**HOW TO COMPLETE THIS TASK:** Where the word "clockwise" shows up in the entries below, please copy the whole line.

- - - - -

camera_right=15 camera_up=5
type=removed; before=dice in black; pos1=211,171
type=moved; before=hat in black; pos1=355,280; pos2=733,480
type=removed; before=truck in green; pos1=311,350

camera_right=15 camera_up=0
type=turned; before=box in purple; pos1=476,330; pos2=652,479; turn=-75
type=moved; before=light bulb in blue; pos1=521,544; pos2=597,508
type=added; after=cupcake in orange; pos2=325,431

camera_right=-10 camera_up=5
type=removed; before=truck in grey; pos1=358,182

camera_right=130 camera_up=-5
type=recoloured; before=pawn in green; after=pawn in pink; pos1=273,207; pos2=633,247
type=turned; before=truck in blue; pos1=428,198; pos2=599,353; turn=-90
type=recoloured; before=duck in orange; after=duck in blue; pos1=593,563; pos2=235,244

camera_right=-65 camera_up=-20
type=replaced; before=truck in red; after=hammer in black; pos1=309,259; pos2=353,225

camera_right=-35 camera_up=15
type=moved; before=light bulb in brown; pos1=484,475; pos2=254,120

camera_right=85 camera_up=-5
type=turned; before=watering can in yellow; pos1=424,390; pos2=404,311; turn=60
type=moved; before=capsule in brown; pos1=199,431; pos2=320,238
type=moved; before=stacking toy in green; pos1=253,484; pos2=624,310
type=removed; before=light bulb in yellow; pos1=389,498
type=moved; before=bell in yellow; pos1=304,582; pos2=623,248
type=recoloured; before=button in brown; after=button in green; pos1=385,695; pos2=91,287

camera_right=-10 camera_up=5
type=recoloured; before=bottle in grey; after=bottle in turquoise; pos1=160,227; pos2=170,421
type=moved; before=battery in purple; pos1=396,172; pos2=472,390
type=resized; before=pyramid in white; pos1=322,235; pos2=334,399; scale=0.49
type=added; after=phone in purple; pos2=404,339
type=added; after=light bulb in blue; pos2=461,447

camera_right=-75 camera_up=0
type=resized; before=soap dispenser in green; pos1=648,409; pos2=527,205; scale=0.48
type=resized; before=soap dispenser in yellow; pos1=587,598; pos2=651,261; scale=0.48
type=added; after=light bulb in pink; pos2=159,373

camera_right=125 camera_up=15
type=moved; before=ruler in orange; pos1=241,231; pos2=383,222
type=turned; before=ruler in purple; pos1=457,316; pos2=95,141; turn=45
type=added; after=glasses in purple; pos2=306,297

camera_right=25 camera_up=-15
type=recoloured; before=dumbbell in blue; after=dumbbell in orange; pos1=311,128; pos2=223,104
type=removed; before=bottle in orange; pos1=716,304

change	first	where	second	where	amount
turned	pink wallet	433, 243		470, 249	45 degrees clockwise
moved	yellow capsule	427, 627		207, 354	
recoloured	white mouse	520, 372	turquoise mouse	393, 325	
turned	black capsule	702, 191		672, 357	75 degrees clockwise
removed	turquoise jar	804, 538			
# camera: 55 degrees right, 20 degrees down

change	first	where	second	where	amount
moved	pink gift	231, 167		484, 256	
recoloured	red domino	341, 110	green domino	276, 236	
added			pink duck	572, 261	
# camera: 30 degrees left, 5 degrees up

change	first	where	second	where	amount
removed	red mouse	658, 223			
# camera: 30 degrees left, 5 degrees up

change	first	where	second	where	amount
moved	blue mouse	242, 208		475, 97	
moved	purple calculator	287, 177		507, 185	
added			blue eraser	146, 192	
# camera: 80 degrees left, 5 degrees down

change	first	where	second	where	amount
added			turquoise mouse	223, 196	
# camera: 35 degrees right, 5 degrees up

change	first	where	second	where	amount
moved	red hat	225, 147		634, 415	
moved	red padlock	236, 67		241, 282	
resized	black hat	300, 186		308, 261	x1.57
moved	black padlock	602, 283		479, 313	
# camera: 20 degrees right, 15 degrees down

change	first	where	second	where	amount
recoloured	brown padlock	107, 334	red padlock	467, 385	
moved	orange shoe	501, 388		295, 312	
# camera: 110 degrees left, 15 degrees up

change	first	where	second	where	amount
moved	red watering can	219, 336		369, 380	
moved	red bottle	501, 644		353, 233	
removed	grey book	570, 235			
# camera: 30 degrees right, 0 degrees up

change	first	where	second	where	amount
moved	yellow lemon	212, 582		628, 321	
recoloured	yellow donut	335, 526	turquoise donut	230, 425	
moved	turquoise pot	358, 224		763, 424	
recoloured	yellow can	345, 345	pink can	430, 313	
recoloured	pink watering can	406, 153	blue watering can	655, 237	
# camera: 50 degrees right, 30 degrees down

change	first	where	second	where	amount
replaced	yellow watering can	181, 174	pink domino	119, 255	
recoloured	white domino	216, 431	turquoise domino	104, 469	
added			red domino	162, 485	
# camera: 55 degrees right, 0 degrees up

- - - - -

**RESPONSE:**
turned	pink wallet	433, 243		470, 249	45 degrees clockwise
turned	black capsule	702, 191		672, 357	75 degrees clockwise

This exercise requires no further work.